Task statement :: Pictures stay out of the output. Return exactly the lines below from the one with "camera: 150 degrees right, 15 degrees up" down to the one with "camera: 30 degrees right, 10 degrees down", both included, and nothing more.

* * * *

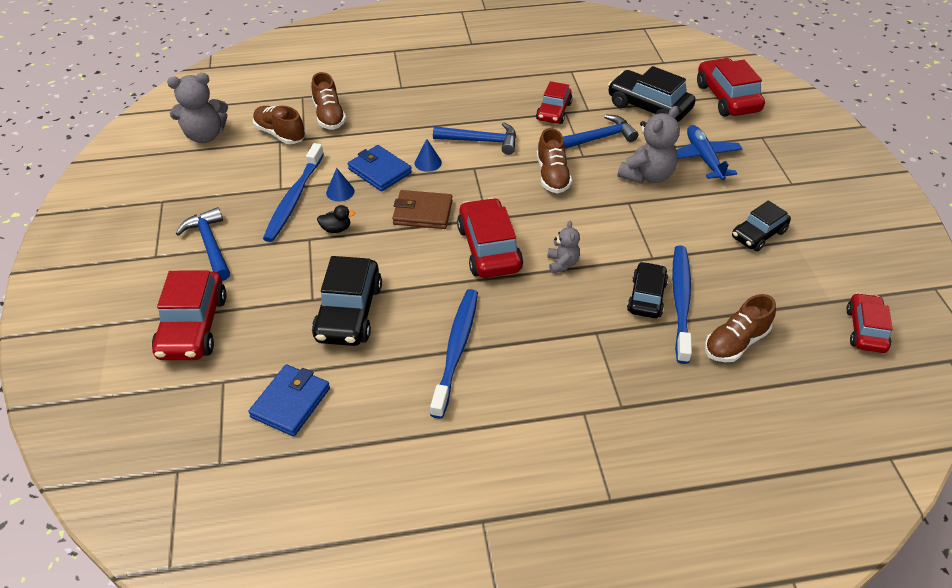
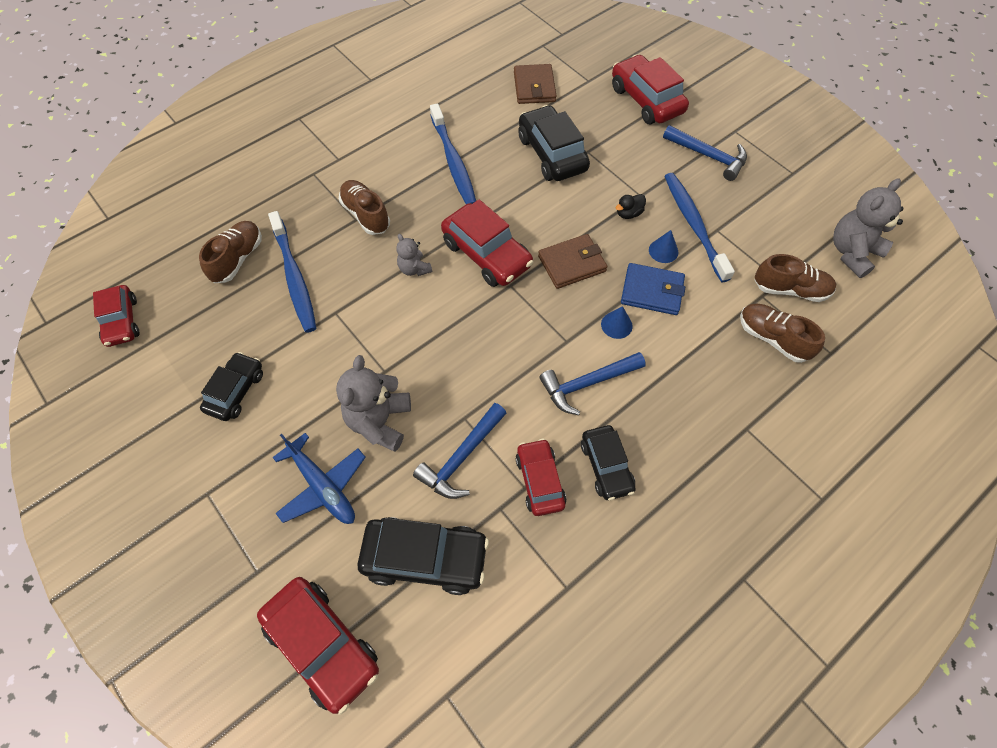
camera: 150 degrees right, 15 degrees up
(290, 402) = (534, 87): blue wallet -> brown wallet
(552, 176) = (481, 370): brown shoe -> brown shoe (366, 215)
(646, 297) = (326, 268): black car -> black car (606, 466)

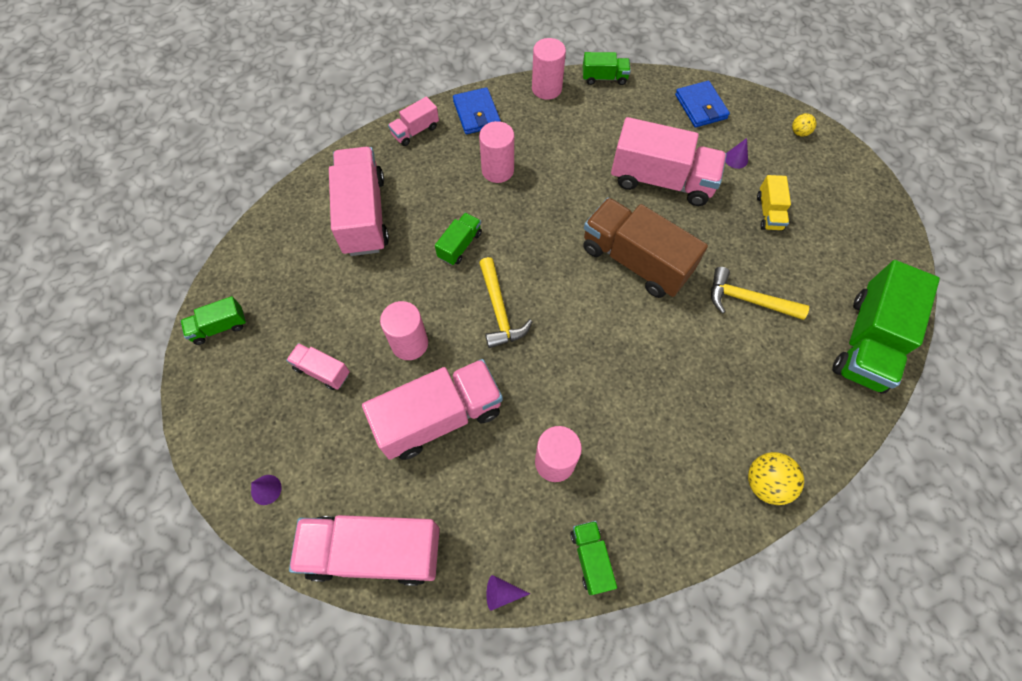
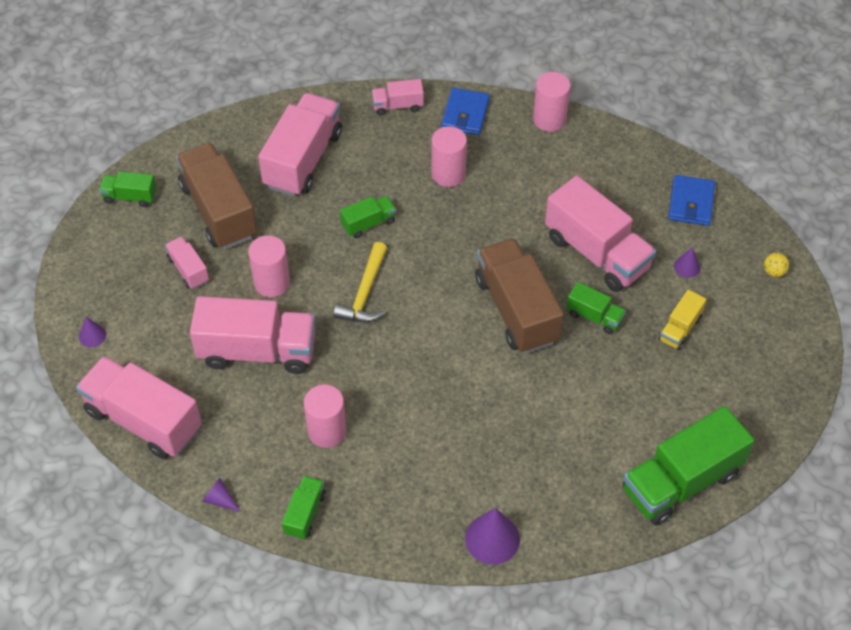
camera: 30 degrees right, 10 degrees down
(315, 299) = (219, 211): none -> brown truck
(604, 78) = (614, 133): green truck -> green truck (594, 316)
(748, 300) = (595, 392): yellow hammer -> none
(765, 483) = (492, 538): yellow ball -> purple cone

* * * *

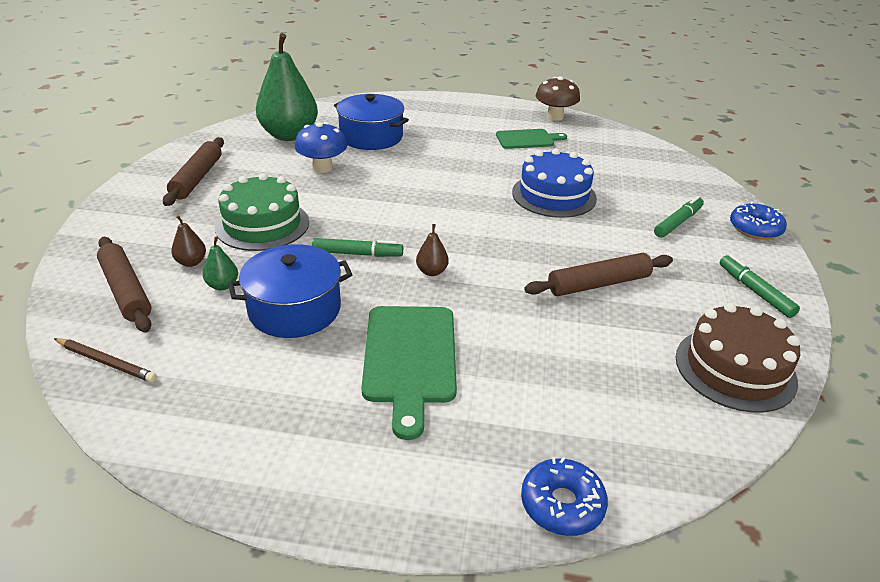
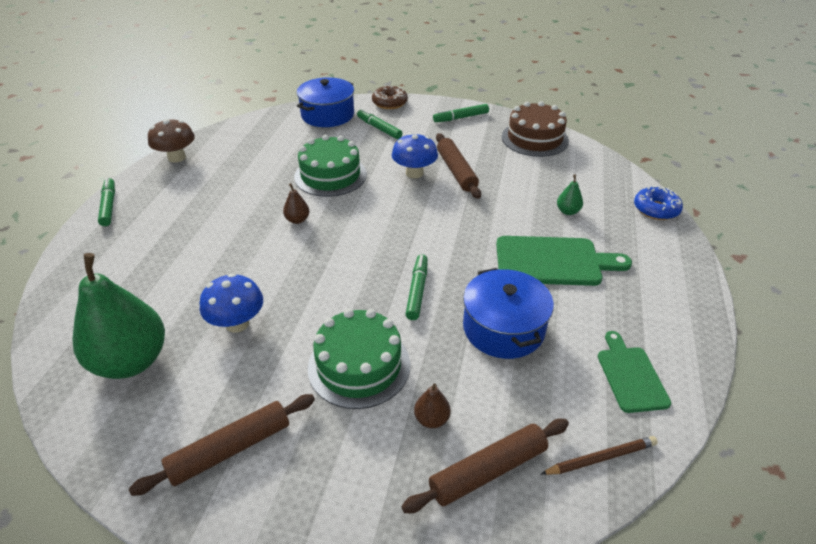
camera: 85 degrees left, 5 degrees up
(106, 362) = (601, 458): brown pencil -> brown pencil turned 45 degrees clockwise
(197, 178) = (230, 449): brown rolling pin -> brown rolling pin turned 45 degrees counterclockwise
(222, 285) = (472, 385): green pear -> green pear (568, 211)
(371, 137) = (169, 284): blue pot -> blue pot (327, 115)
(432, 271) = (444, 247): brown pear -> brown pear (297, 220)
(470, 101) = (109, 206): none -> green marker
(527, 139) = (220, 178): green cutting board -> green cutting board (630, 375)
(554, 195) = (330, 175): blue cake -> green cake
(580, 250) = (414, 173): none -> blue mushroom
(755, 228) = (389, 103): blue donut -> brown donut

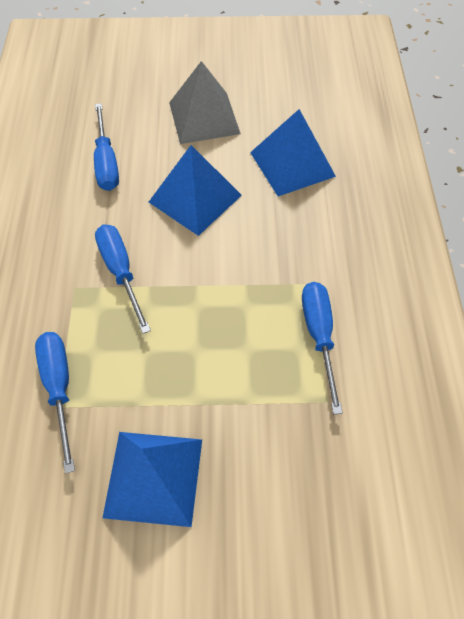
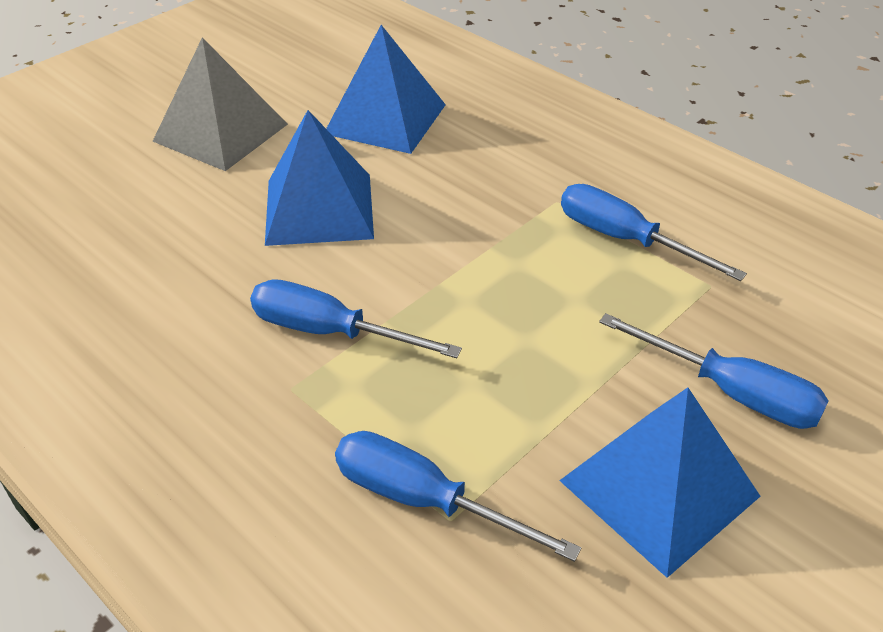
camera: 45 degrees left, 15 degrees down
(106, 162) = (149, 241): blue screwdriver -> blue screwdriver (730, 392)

* * * *

Answer section ::
camera: 150 degrees right, 15 degrees up
(290, 402) = (534, 87): blue wallet -> brown wallet
(552, 176) = (481, 370): brown shoe -> brown shoe (366, 215)
(646, 297) = (326, 268): black car -> black car (606, 466)

camera: 30 degrees right, 10 degrees down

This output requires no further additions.